(Edit difference data)
══════

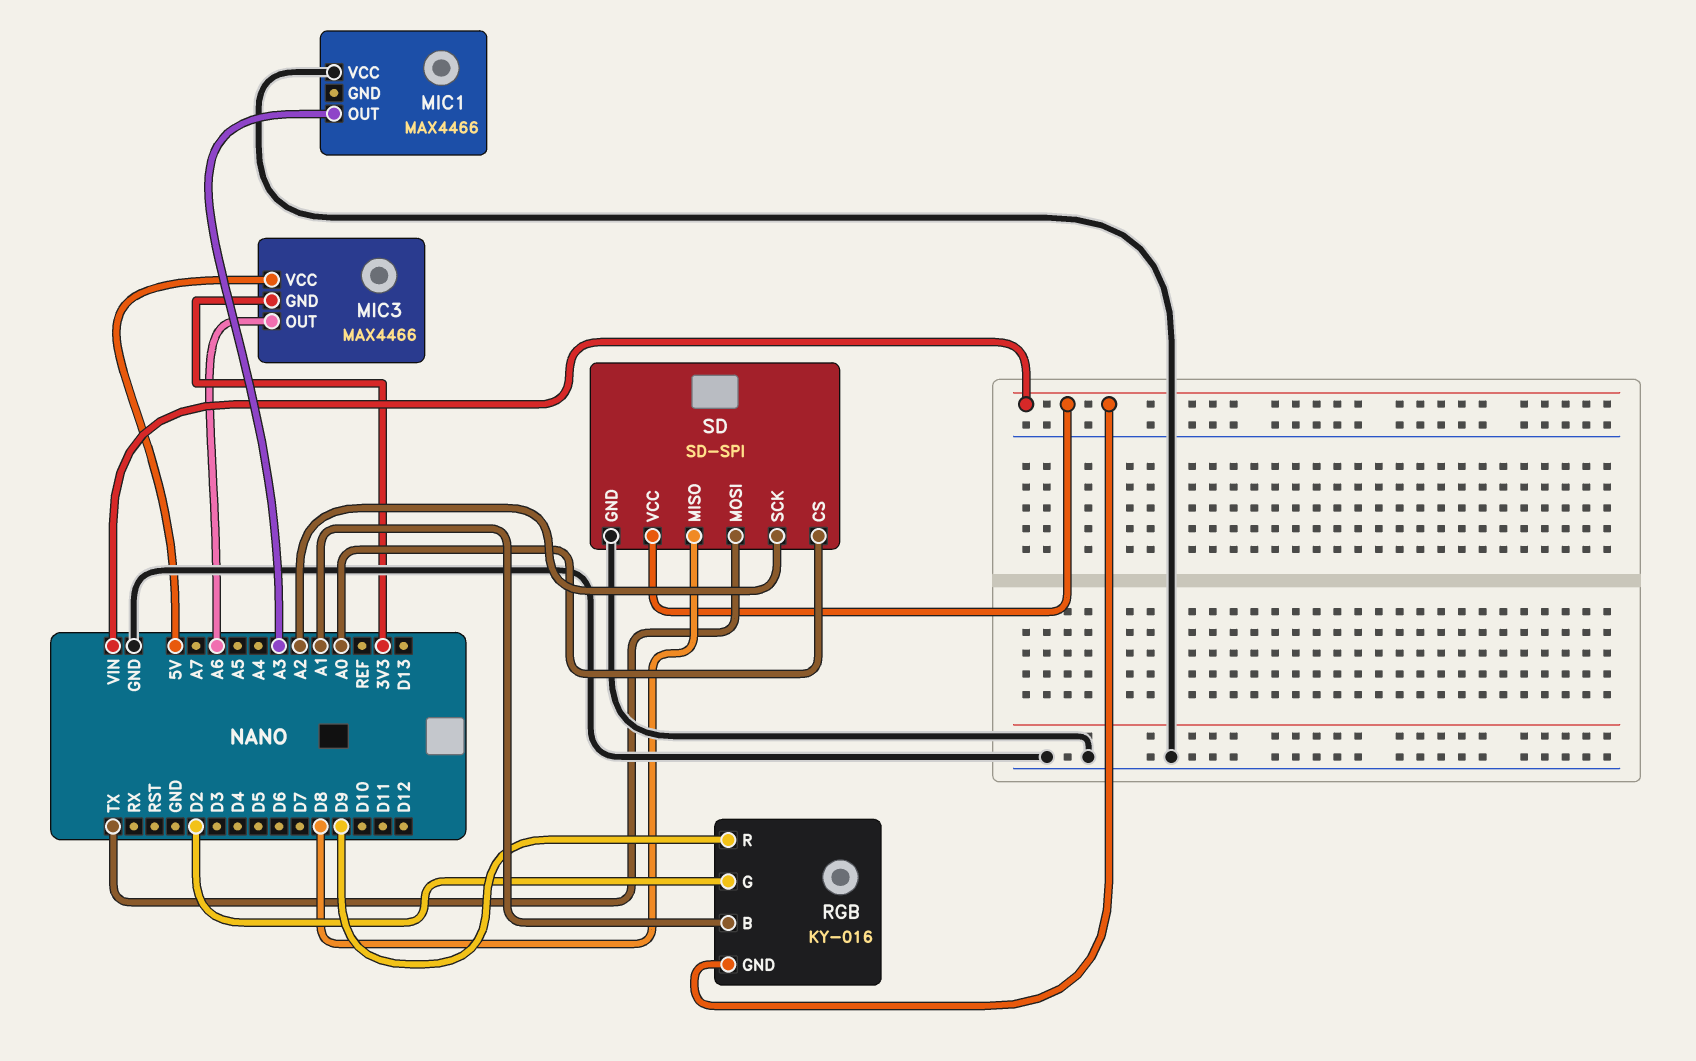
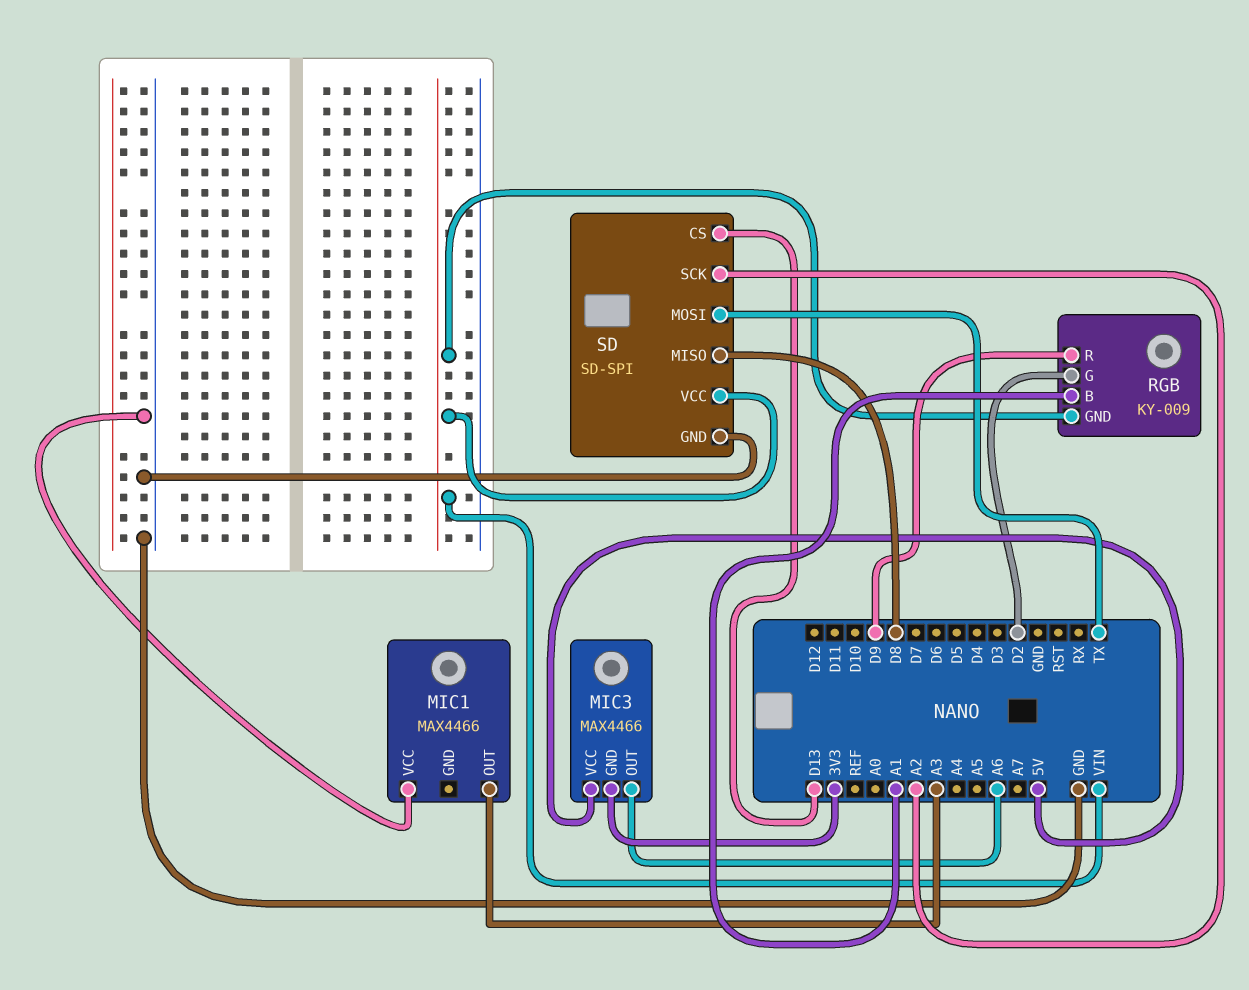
RGB: KY-016 -> KY-009
SD pin CS: A0 -> D13

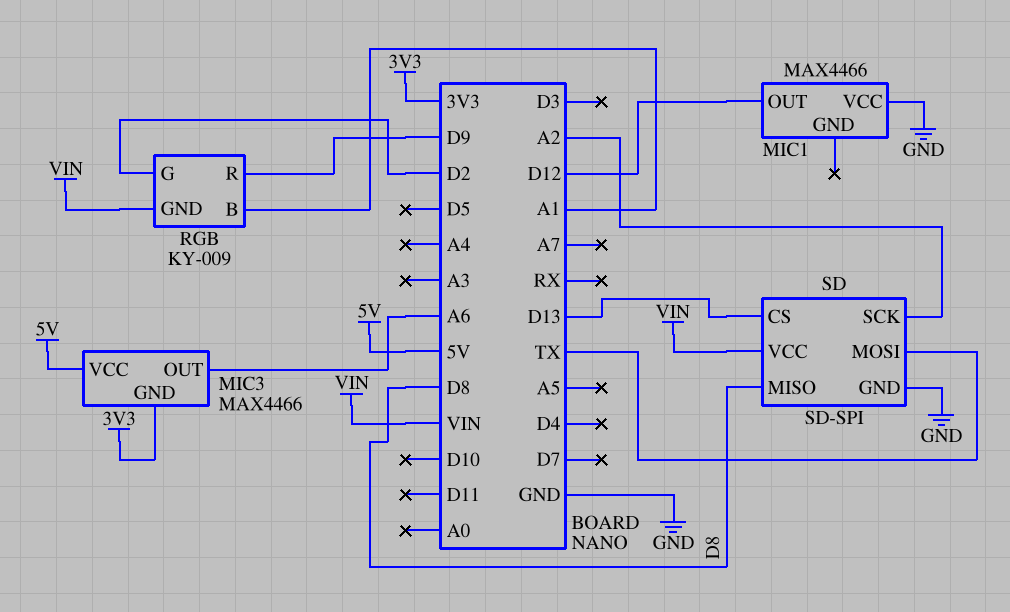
MIC1 pin OUT: A3 -> D12

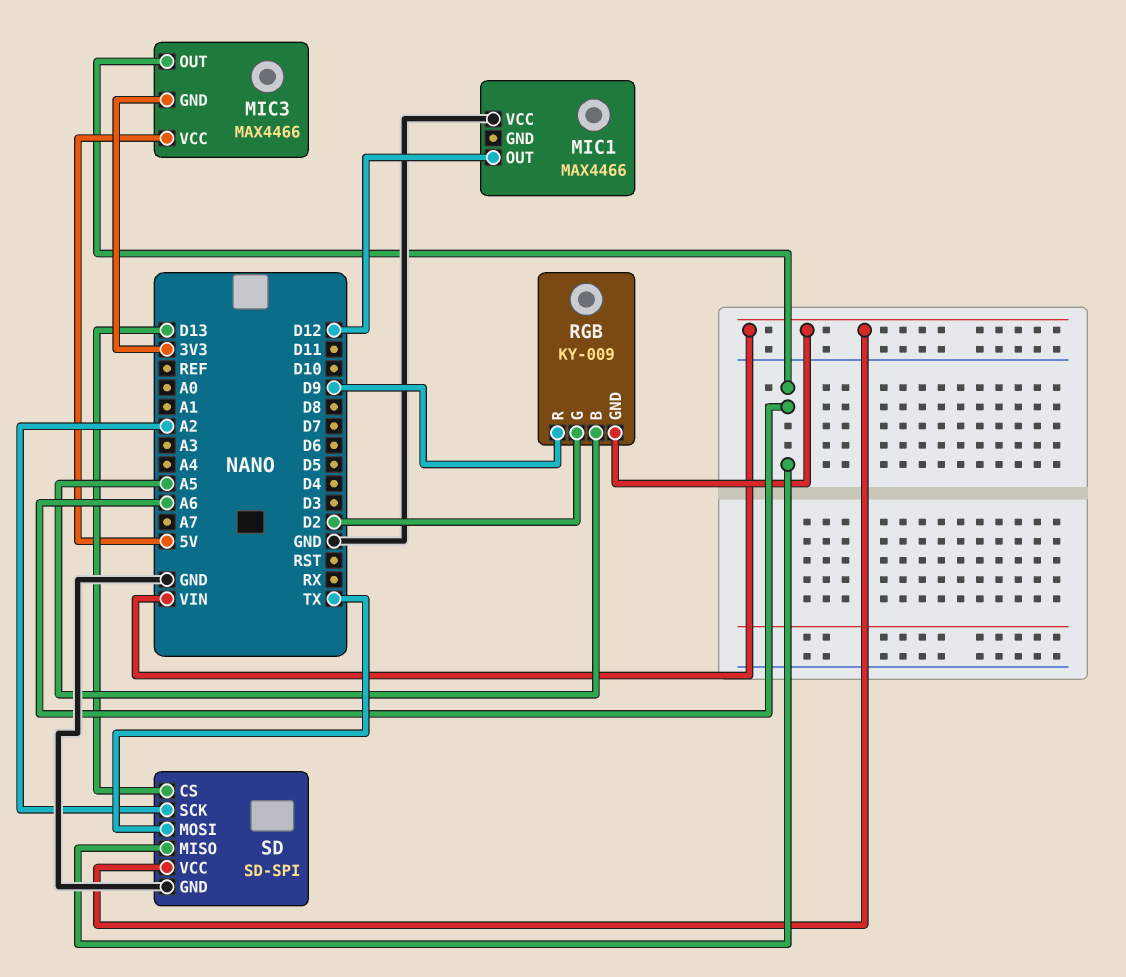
RGB pin B: A1 -> A5
SD pin MISO: D8 -> A6

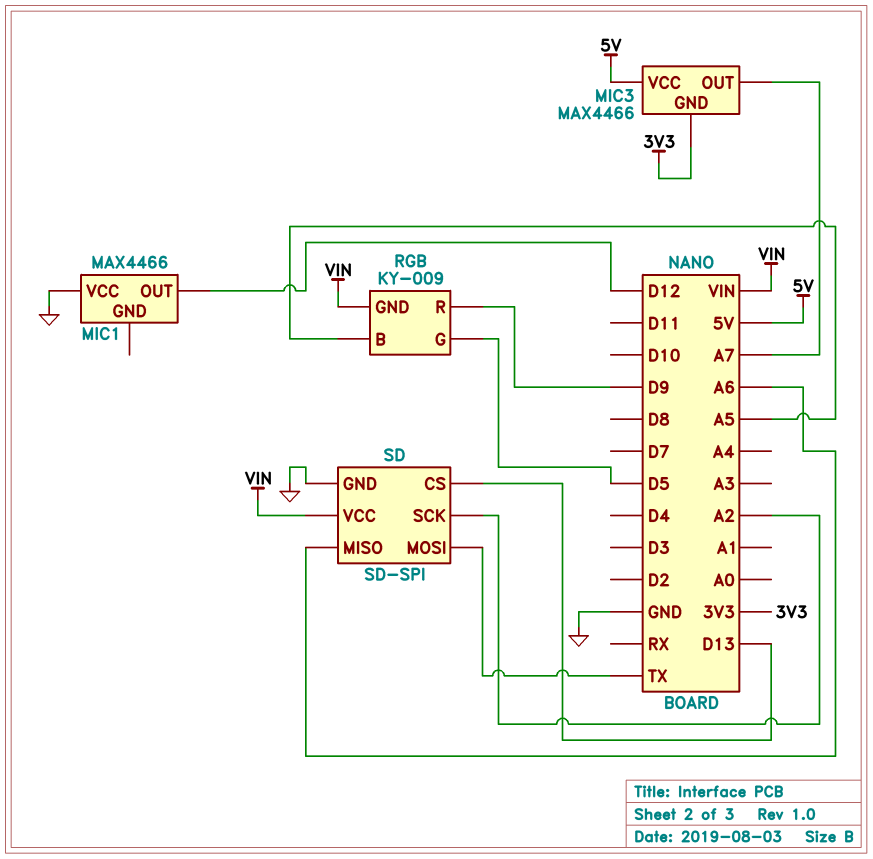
MIC3 pin OUT: A6 -> A7
RGB pin G: D2 -> D5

══════

▶ _Activity_: Give back every entry word for word, and drop the pictures as you go.

▶ _Expected answer_:
RGB: KY-016 -> KY-009
SD pin CS: A0 -> D13

MIC1 pin OUT: A3 -> D12

RGB pin B: A1 -> A5
SD pin MISO: D8 -> A6

MIC3 pin OUT: A6 -> A7
RGB pin G: D2 -> D5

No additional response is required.